● Collected material:
>>>>

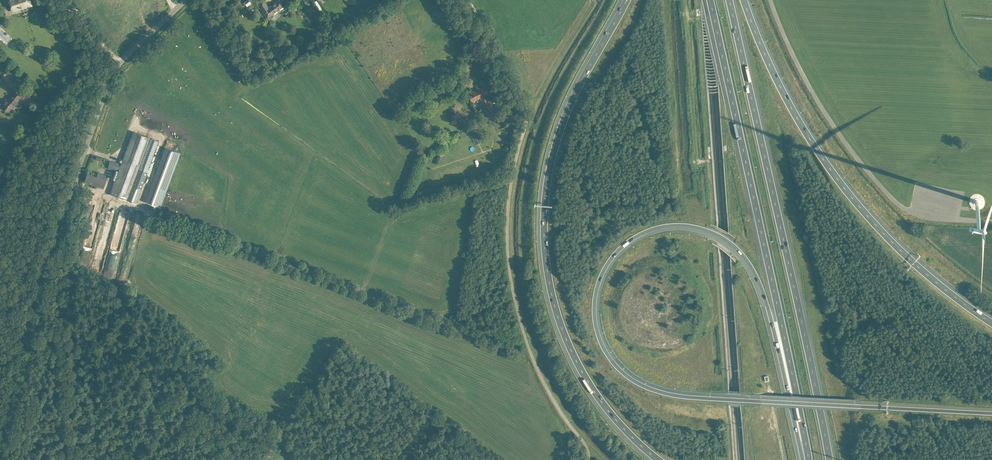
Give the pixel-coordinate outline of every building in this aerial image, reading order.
[(33,6),(31,0),(8,0),(11,10),(12,10),(13,12),(33,6)] [(257,4),(260,8),(260,7),(266,16),(267,18),(284,6),(280,0),(278,0),(268,7),(263,0),(261,0),(257,4)] [(323,10),(317,0),(314,2),(321,12),(323,10)] [(441,13),(445,11),(440,0),(431,0),(438,14),(441,13)] [(13,40),(1,26),(0,28),(0,38),(7,46),(13,40)] [(8,83),(13,78),(7,73),(3,78),(8,83)] [(489,118),(491,117),(495,115),(490,104),(489,104),(485,95),(489,93),(486,86),(469,94),(472,101),(480,96),(485,106),(484,106),(489,118)] [(5,99),(0,106),(8,112),(13,105),(14,106),(21,96),(15,91),(7,101),(5,99)] [(110,161),(109,165),(114,165),(120,167),(126,169),(119,189),(113,187),(111,191),(110,194),(127,200),(136,203),(141,189),(148,172),(159,141),(133,131),(125,152),(123,158),(121,163),(120,165),(120,163),(110,161)] [(479,132),(472,135),(476,144),(480,142),(478,137),(480,136),(479,132)] [(168,149),(148,202),(160,206),(180,153),(168,149)] [(103,188),(108,176),(98,172),(97,177),(87,174),(84,181),(103,188)]
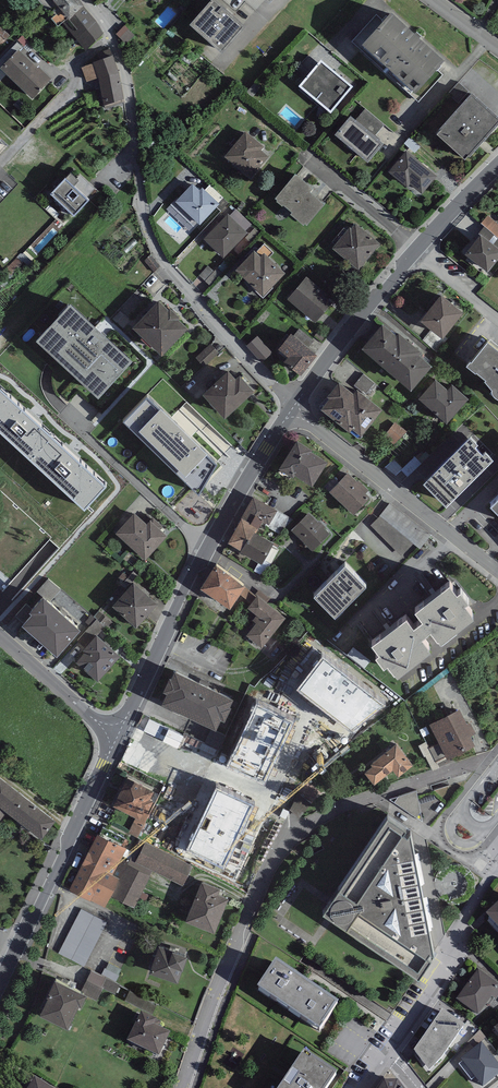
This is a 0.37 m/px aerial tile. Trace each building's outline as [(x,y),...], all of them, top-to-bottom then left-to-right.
[(80,0),(50,0),(68,21),(85,7),(80,0)] [(215,0),(213,0),(190,26),(222,54),(246,27),(215,0)] [(85,7),(68,21),(63,26),(86,52),(104,34),(85,7)] [(444,63),(391,15),(363,48),(415,95),(444,63)] [(38,69),(19,50),(0,69),(33,99),(52,80),(39,67),(38,69)] [(119,74),(112,56),(81,66),(86,82),(99,78),(104,106),(124,100),(119,74)] [(352,87),(321,61),(299,87),(331,113),(352,87)] [(473,95),(440,131),(442,132),(439,136),(465,159),(468,156),(469,157),(497,125),(497,117),(473,95)] [(356,122),(350,117),(335,135),(368,164),(384,145),(374,137),(384,125),(366,110),(356,122)] [(263,147),(246,132),(225,157),(250,179),(268,157),(260,150),(263,147)] [(436,177),(406,151),(388,172),(407,188),(411,184),(422,193),(436,177)] [(94,189),(80,175),(76,180),(70,175),(50,196),(73,218),(89,201),(86,198),(94,189)] [(313,190),(295,175),(275,199),(277,201),(276,202),(282,207),(281,208),(304,226),(305,225),(307,227),(325,206),(310,193),(313,190)] [(193,184),(175,202),(199,226),(220,205),(203,188),(200,191),(193,184)] [(248,234),(228,215),(204,240),(223,259),(248,234)] [(380,241),(355,219),(333,244),(359,266),(380,241)] [(481,236),(465,255),(487,274),(497,260),(497,250),(481,236)] [(261,253),(254,247),(236,266),(262,292),(285,269),(264,249),(261,253)] [(327,291),(307,273),(287,296),(315,320),(332,299),(325,293),(327,291)] [(463,308),(441,289),(420,315),(441,333),(463,308)] [(132,353),(70,295),(35,333),(98,390),(132,353)] [(188,323),(159,295),(133,322),(162,350),(188,323)] [(397,328),(383,316),(361,342),(411,383),(432,358),(418,347),(420,343),(399,326),(397,328)] [(317,351),(290,329),(278,344),(288,352),(284,357),(301,370),(317,351)] [(272,350),(258,334),(247,343),(261,360),(272,350)] [(488,335),(471,356),(470,355),(466,360),(475,368),(476,366),(485,374),(483,376),(491,383),(492,385),(492,387),(492,389),(493,390),(495,392),(496,393),(497,393),(497,344),(488,335)] [(236,373),(228,365),(203,388),(225,413),(254,386),(239,370),(236,373)] [(447,386),(436,375),(419,395),(447,420),(469,395),(452,381),(447,386)] [(354,389),(339,378),(327,393),(329,395),(321,405),(350,428),(353,425),(361,432),(382,406),(357,386),(354,389)] [(52,437),(0,390),(0,433),(30,461),(52,437)] [(147,390),(124,414),(199,489),(217,455),(147,390)] [(406,431),(394,421),(383,434),(394,444),(406,431)] [(478,438),(470,429),(423,477),(445,500),(493,452),(486,445),(482,448),(475,441),(478,438)] [(313,444),(297,434),(279,463),(293,472),(295,470),(312,480),(327,456),(312,446),(313,444)] [(52,437),(30,461),(84,510),(106,487),(52,437)] [(415,459),(402,472),(409,479),(422,466),(415,459)] [(358,479),(348,469),(329,488),(353,512),(370,495),(366,490),(369,487),(359,477),(358,479)] [(490,499),(497,507),(497,491),(490,499)] [(277,507),(253,493),(241,514),(257,522),(264,526),(265,524),(266,521),(269,522),(277,508),(277,507)] [(430,536),(389,504),(380,515),(412,544),(420,548),(430,536)] [(292,517),(277,508),(269,522),(266,521),(265,524),(283,534),(292,517)] [(147,521),(134,509),(116,529),(145,557),(167,533),(160,526),(163,524),(153,515),(147,521)] [(334,535),(308,510),(291,528),(317,553),(334,535)] [(257,522),(241,514),(227,539),(241,547),(248,534),(250,535),(254,528),(257,522)] [(402,555),(412,544),(380,515),(370,526),(402,555)] [(273,538),(254,528),(250,535),(248,534),(241,547),(240,549),(261,560),(262,558),(270,563),(278,549),(270,545),(273,538)] [(246,581),(216,561),(200,583),(230,604),(246,581)] [(367,588),(345,567),(315,598),(336,619),(367,588)] [(158,600),(134,578),(112,602),(136,624),(158,600)] [(458,598),(450,588),(415,615),(423,625),(414,631),(407,621),(372,648),(380,657),(376,661),(385,673),(389,670),(398,681),(431,656),(422,643),(432,636),(441,647),(474,621),(466,610),(471,607),(462,595),(458,598)] [(81,622),(44,589),(29,605),(31,607),(22,617),(57,648),(81,622)] [(285,618),(258,596),(247,608),(257,616),(253,621),(256,623),(246,636),(261,648),(285,618)] [(120,652),(97,630),(83,645),(86,648),(77,658),(97,677),(120,652)] [(386,705),(322,659),(296,690),(352,731),(386,705)] [(234,700),(174,672),(171,678),(170,678),(163,692),(167,694),(162,705),(216,730),(221,720),(225,722),(232,708),(230,707),(234,700)] [(294,723),(254,705),(227,765),(267,783),(294,723)] [(467,722),(459,706),(429,722),(447,757),(476,743),(471,733),(476,731),(470,720),(467,722)] [(207,745),(220,750),(226,737),(213,732),(207,745)] [(413,761),(396,740),(371,761),(372,763),(364,769),(374,781),(393,766),(398,773),(413,761)] [(0,773),(0,817),(6,809),(42,835),(56,817),(0,773)] [(154,787),(127,774),(113,802),(140,816),(144,807),(147,808),(153,797),(150,795),(154,787)] [(255,800),(216,783),(187,845),(226,863),(255,800)] [(397,799),(406,821),(424,815),(415,792),(397,799)] [(291,812),(303,818),(312,803),(299,796),(291,812)] [(267,808),(264,814),(282,823),(285,817),(267,808)] [(406,823),(387,811),(323,907),(419,972),(434,950),(410,828),(408,831),(403,827),(406,823)] [(126,846),(97,832),(69,888),(104,906),(110,894),(119,876),(113,873),(121,856),(126,846)] [(135,859),(145,840),(139,837),(128,860),(129,860),(128,863),(150,873),(152,868),(135,859)] [(193,864),(145,840),(135,859),(152,868),(183,883),(193,864)] [(128,860),(121,856),(113,873),(119,876),(110,894),(134,906),(151,874),(150,873),(128,863),(129,860),(128,860)] [(220,885),(202,878),(185,918),(214,930),(228,895),(218,890),(220,885)] [(106,921),(81,908),(58,952),(83,965),(106,921)] [(187,951),(159,942),(149,969),(178,979),(187,951)] [(339,1003),(276,960),(257,988),(319,1031),(339,1003)] [(106,977),(91,969),(82,987),(87,990),(85,994),(96,999),(103,986),(103,985),(102,985),(106,977)] [(478,969),(456,999),(479,1015),(492,997),(496,1000),(497,997),(497,984),(478,969)] [(82,987),(55,974),(46,992),(48,992),(40,1009),(68,1023),(79,1000),(81,1001),(85,994),(87,990),(82,987)] [(120,983),(106,977),(102,985),(103,985),(103,986),(116,992),(120,983)] [(443,1009),(414,1051),(428,1071),(464,1025),(443,1009)] [(157,1020),(141,1012),(127,1041),(159,1057),(170,1033),(158,1027),(160,1023),(156,1021),(157,1020)] [(481,1042),(460,1059),(483,1087),(497,1075),(497,1063),(481,1042)] [(305,1051),(280,1087),(328,1087),(338,1074),(305,1051)] [(35,1079),(30,1087),(50,1087),(35,1079)]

<<<<

● Exercise instructions:
The answer must consist of every line from the listing above that includes the word "building".

● Exercise solution:
Give the pixel-coordinate outline of every building in this aerial image, reading order.
This is a 0.37 m/px aerial tile. Trace each building's outline as [(x,y),...], all of them, top-to-bottom then left-to-right.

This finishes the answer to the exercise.